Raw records
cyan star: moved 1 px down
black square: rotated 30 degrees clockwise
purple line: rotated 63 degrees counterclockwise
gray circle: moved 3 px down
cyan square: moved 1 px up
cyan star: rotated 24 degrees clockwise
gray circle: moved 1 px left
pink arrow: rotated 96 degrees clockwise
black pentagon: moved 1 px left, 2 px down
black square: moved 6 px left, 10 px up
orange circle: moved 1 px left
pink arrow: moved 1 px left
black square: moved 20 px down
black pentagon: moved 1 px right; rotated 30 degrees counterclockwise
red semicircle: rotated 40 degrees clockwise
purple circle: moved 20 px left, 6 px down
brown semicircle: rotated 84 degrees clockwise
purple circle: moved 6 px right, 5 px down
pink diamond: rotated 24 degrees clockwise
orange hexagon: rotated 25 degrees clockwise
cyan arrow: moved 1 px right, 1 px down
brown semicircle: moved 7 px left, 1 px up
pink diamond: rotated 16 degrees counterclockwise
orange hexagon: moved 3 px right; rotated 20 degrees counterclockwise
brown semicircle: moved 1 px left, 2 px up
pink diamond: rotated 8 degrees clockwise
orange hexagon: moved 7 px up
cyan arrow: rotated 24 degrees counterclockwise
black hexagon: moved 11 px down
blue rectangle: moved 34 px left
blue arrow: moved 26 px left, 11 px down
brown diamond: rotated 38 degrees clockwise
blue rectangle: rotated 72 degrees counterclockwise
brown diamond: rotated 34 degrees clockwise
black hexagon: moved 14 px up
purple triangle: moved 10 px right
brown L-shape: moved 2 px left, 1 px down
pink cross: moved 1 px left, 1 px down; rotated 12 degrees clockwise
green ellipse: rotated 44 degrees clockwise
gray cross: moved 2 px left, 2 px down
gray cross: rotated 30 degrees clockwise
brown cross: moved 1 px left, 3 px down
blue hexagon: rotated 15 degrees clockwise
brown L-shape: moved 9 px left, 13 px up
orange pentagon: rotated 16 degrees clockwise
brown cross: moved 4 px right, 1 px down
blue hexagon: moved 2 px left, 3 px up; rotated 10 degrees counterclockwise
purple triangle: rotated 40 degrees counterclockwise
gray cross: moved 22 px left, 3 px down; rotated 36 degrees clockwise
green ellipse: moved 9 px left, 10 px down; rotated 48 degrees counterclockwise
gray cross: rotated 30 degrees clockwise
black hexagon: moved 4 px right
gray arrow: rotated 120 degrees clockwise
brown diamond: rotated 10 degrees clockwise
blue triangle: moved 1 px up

• _EXERCISE GOAL_
Please lay out all of the data above as a numbered list, with no blank lines between items.

• _THE REPLY_
1. cyan star: moved 1 px down
2. black square: rotated 30 degrees clockwise
3. purple line: rotated 63 degrees counterclockwise
4. gray circle: moved 3 px down
5. cyan square: moved 1 px up
6. cyan star: rotated 24 degrees clockwise
7. gray circle: moved 1 px left
8. pink arrow: rotated 96 degrees clockwise
9. black pentagon: moved 1 px left, 2 px down
10. black square: moved 6 px left, 10 px up
11. orange circle: moved 1 px left
12. pink arrow: moved 1 px left
13. black square: moved 20 px down
14. black pentagon: moved 1 px right; rotated 30 degrees counterclockwise
15. red semicircle: rotated 40 degrees clockwise
16. purple circle: moved 20 px left, 6 px down
17. brown semicircle: rotated 84 degrees clockwise
18. purple circle: moved 6 px right, 5 px down
19. pink diamond: rotated 24 degrees clockwise
20. orange hexagon: rotated 25 degrees clockwise
21. cyan arrow: moved 1 px right, 1 px down
22. brown semicircle: moved 7 px left, 1 px up
23. pink diamond: rotated 16 degrees counterclockwise
24. orange hexagon: moved 3 px right; rotated 20 degrees counterclockwise
25. brown semicircle: moved 1 px left, 2 px up
26. pink diamond: rotated 8 degrees clockwise
27. orange hexagon: moved 7 px up
28. cyan arrow: rotated 24 degrees counterclockwise
29. black hexagon: moved 11 px down
30. blue rectangle: moved 34 px left
31. blue arrow: moved 26 px left, 11 px down
32. brown diamond: rotated 38 degrees clockwise
33. blue rectangle: rotated 72 degrees counterclockwise
34. brown diamond: rotated 34 degrees clockwise
35. black hexagon: moved 14 px up
36. purple triangle: moved 10 px right
37. brown L-shape: moved 2 px left, 1 px down
38. pink cross: moved 1 px left, 1 px down; rotated 12 degrees clockwise
39. green ellipse: rotated 44 degrees clockwise
40. gray cross: moved 2 px left, 2 px down
41. gray cross: rotated 30 degrees clockwise
42. brown cross: moved 1 px left, 3 px down
43. blue hexagon: rotated 15 degrees clockwise
44. brown L-shape: moved 9 px left, 13 px up
45. orange pentagon: rotated 16 degrees clockwise
46. brown cross: moved 4 px right, 1 px down
47. blue hexagon: moved 2 px left, 3 px up; rotated 10 degrees counterclockwise
48. purple triangle: rotated 40 degrees counterclockwise
49. gray cross: moved 22 px left, 3 px down; rotated 36 degrees clockwise
50. green ellipse: moved 9 px left, 10 px down; rotated 48 degrees counterclockwise
51. gray cross: rotated 30 degrees clockwise
52. black hexagon: moved 4 px right
53. gray arrow: rotated 120 degrees clockwise
54. brown diamond: rotated 10 degrees clockwise
55. blue triangle: moved 1 px up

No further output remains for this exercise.